▸ Task prompt
Transcribe the data that follows without changing a word, and omit the pictures.

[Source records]
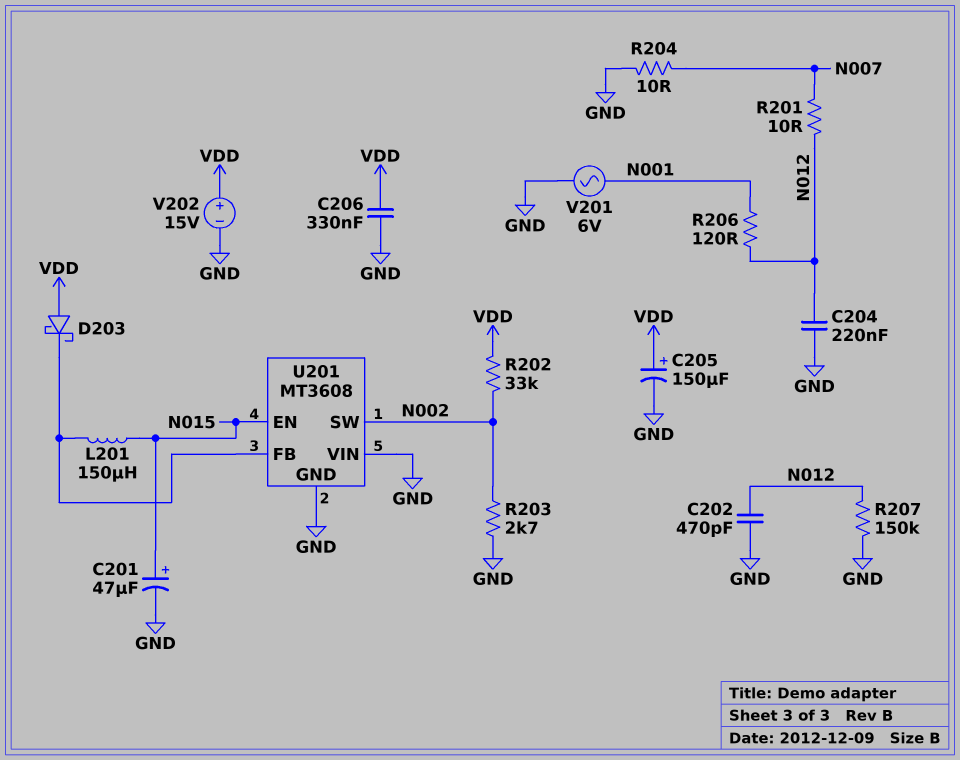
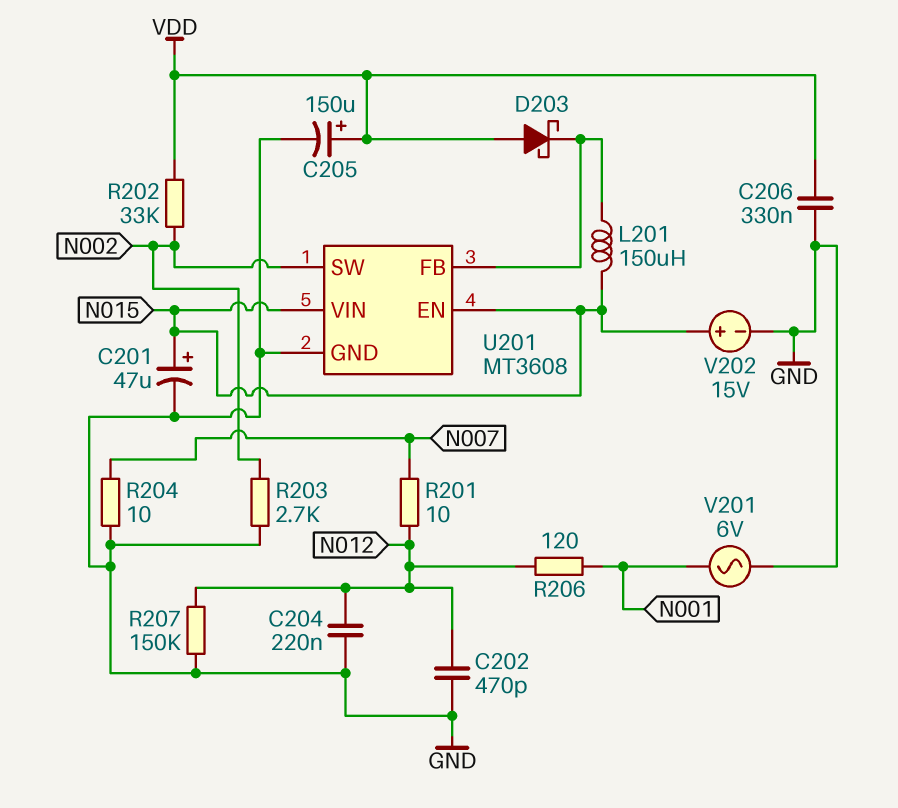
U201 pin VIN: GND -> N015
V202: 15V (plus VDD, minus GND) -> 15V (plus N015, minus GND)

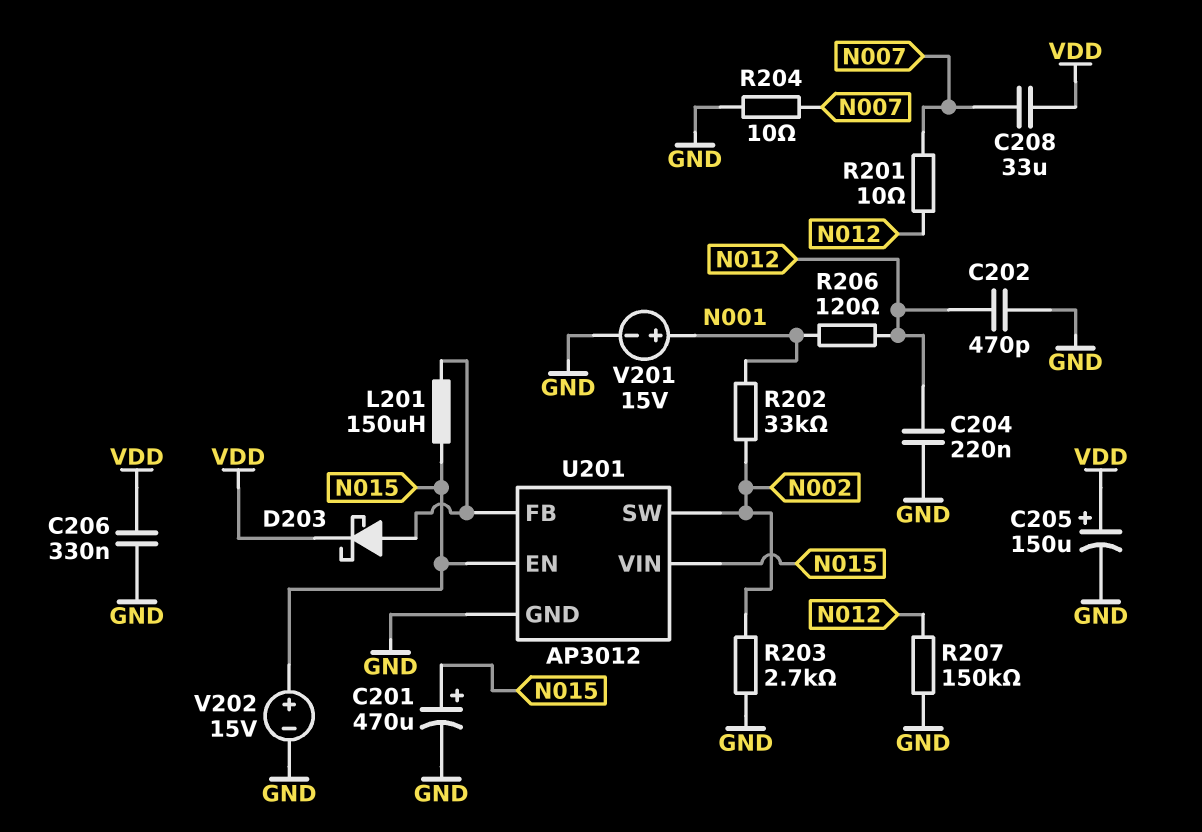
C201: 47uF (plus N015, minus GND) -> 470uF (plus N015, minus GND)
C208: none -> 33uF (N007, VDD)
D203: schottky (A VDD, K U201/FB) -> schottky (A U201/FB, K VDD)
R202: 33k (N002, VDD) -> 33k (N001, N002)
U201: MT3608 -> AP3012
V201: AC 6V (GND, N001) -> 15V (plus N001, minus GND)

▸ Completed exercise
U201 pin VIN: GND -> N015
V202: 15V (plus VDD, minus GND) -> 15V (plus N015, minus GND)

C201: 47uF (plus N015, minus GND) -> 470uF (plus N015, minus GND)
C208: none -> 33uF (N007, VDD)
D203: schottky (A VDD, K U201/FB) -> schottky (A U201/FB, K VDD)
R202: 33k (N002, VDD) -> 33k (N001, N002)
U201: MT3608 -> AP3012
V201: AC 6V (GND, N001) -> 15V (plus N001, minus GND)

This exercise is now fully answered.